TASK:
So long as no pictures are carried over, output the records below exactly.

MATERIAL PROVIDED:

——

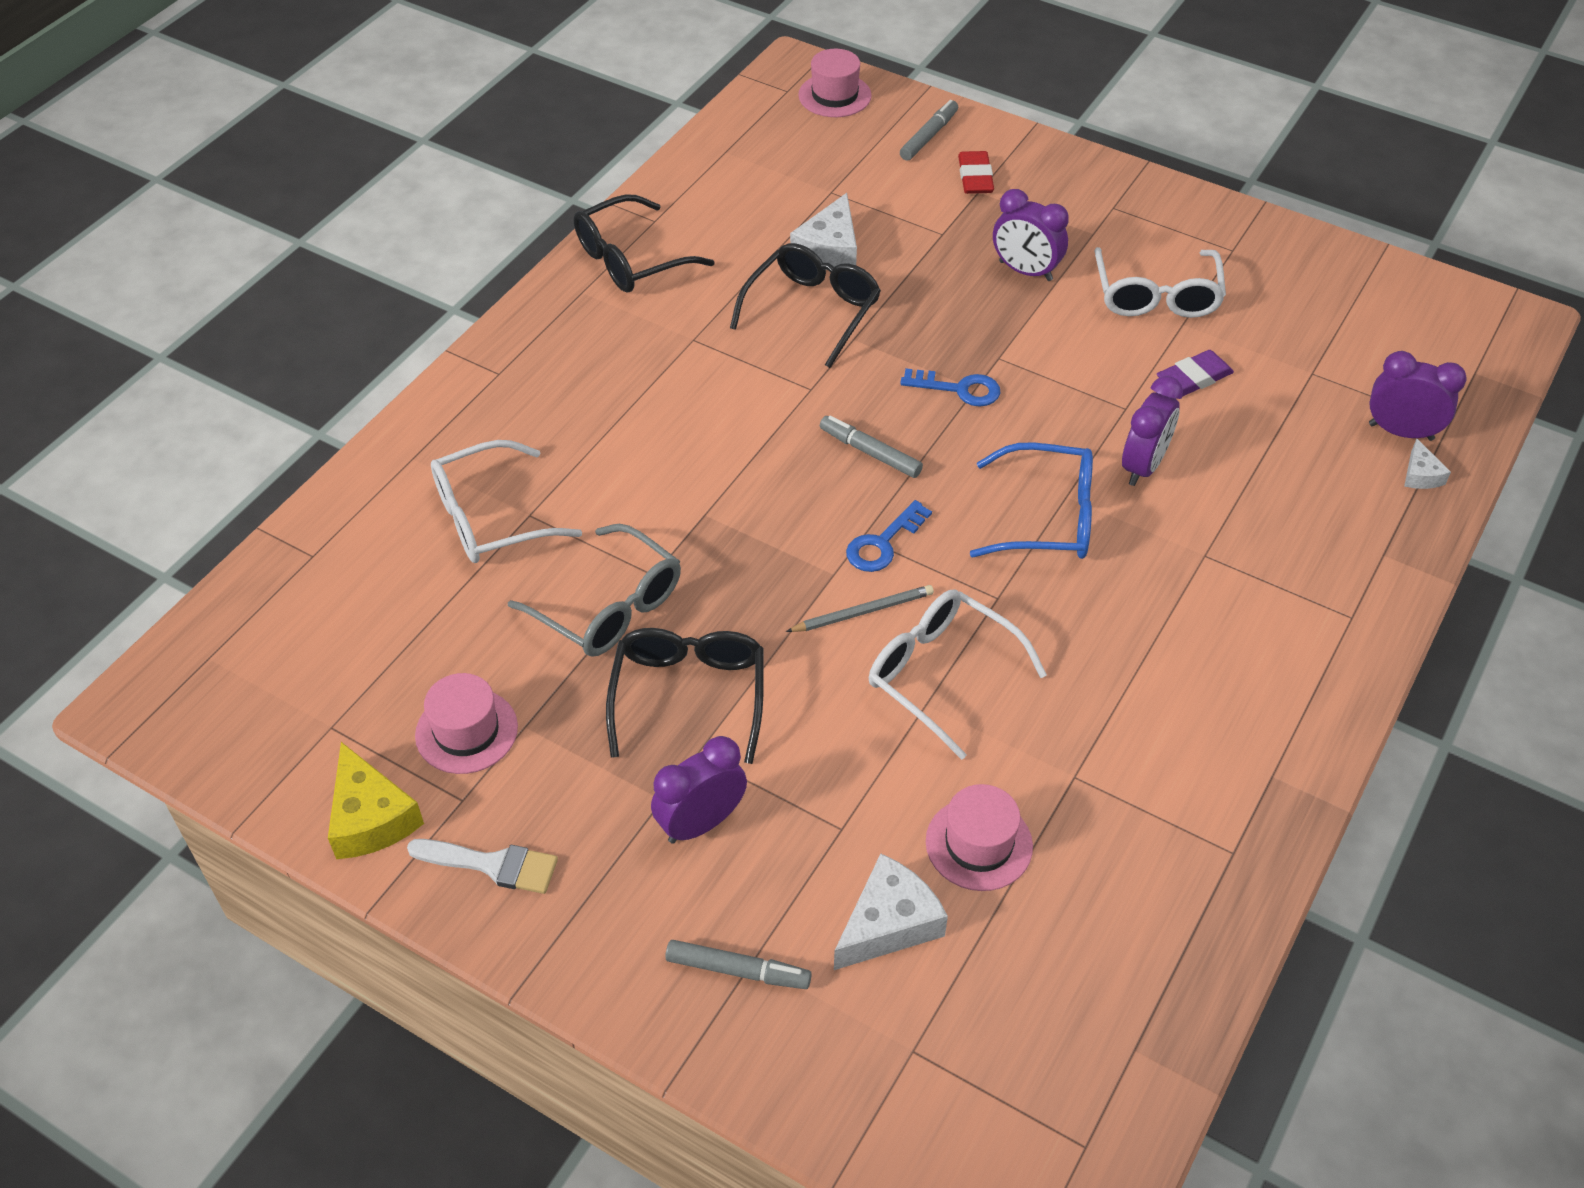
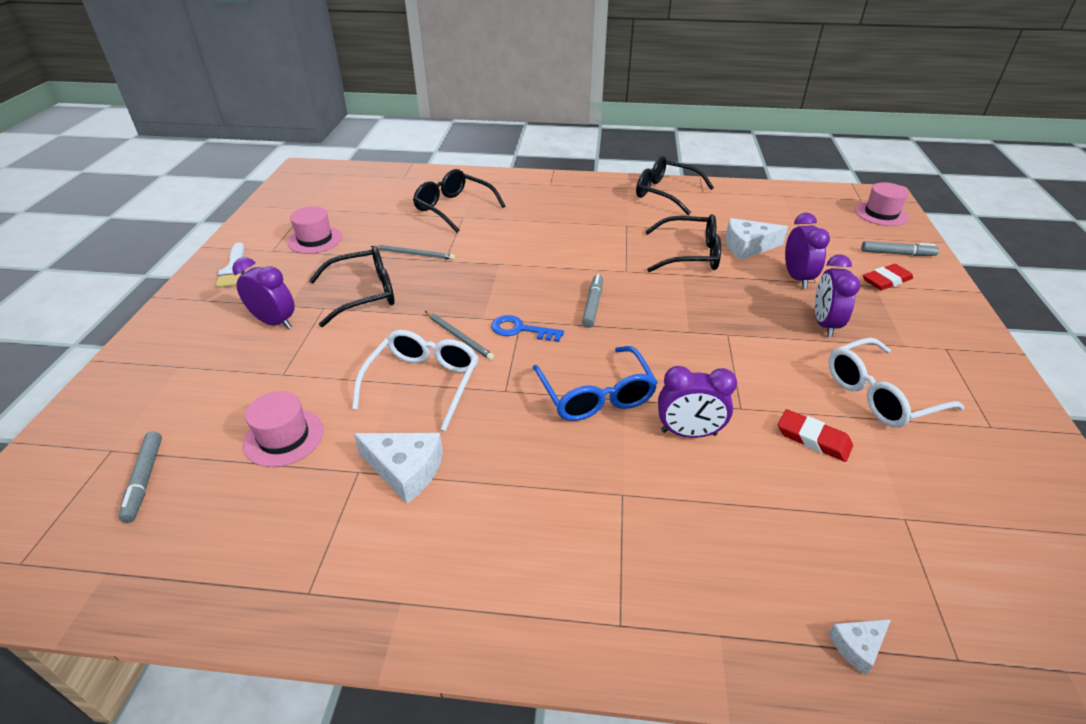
camera: 65 degrees right, 10 degrees down
(370, 817) = (255, 231): yellow cheese -> none
(490, 518) = (453, 208): white glasses -> black glasses
(609, 607) = (414, 254): grey glasses -> grey pencil
(738, 970) = (171, 363): grey marker -> grey marker (144, 480)
(888, 924) = (211, 413): white cheese -> white cheese (405, 470)
(959, 389) = (681, 325): blue key -> none
(1194, 378) = (813, 439): purple eraser -> red eraser
(1400, 432) = (901, 613): purple clock -> purple clock (797, 278)

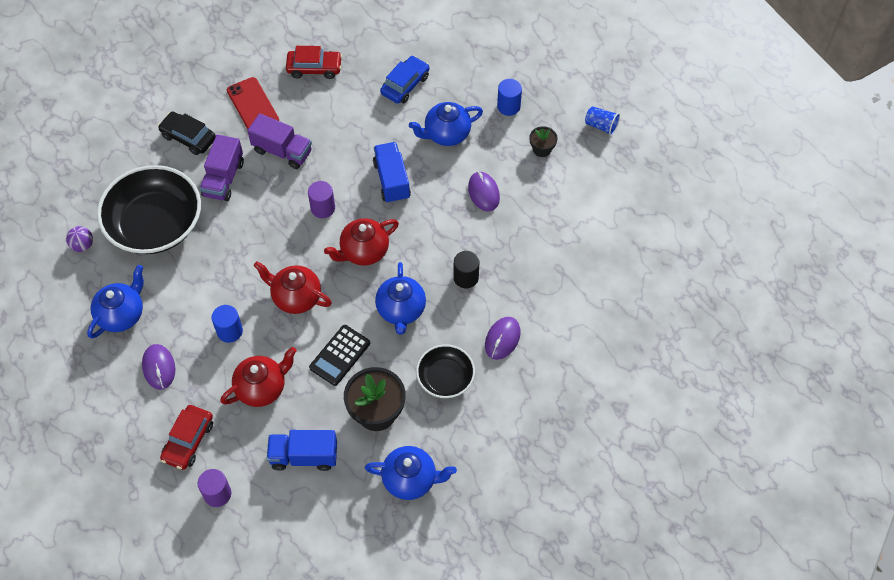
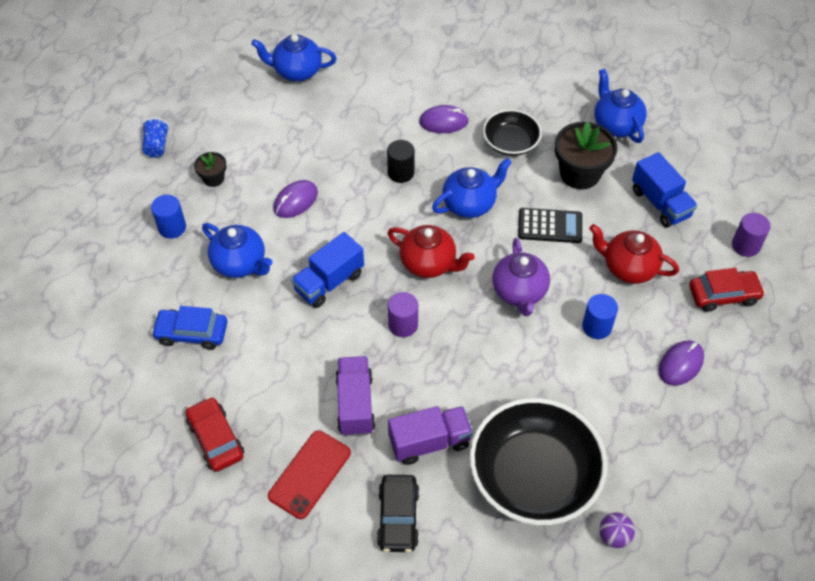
camera: 120 degrees left, 5 degrees down
(122, 314) = (657, 436): blue teapot -> blue teapot (297, 71)
(296, 297) = (519, 292): red teapot -> purple teapot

——

ANSWER TO THIS TASK:
camera: 65 degrees right, 10 degrees down
(370, 817) = (255, 231): yellow cheese -> none
(490, 518) = (453, 208): white glasses -> black glasses
(609, 607) = (414, 254): grey glasses -> grey pencil
(738, 970) = (171, 363): grey marker -> grey marker (144, 480)
(888, 924) = (211, 413): white cheese -> white cheese (405, 470)
(959, 389) = (681, 325): blue key -> none
(1194, 378) = (813, 439): purple eraser -> red eraser
(1400, 432) = (901, 613): purple clock -> purple clock (797, 278)

camera: 120 degrees left, 5 degrees down
(122, 314) = (657, 436): blue teapot -> blue teapot (297, 71)
(296, 297) = (519, 292): red teapot -> purple teapot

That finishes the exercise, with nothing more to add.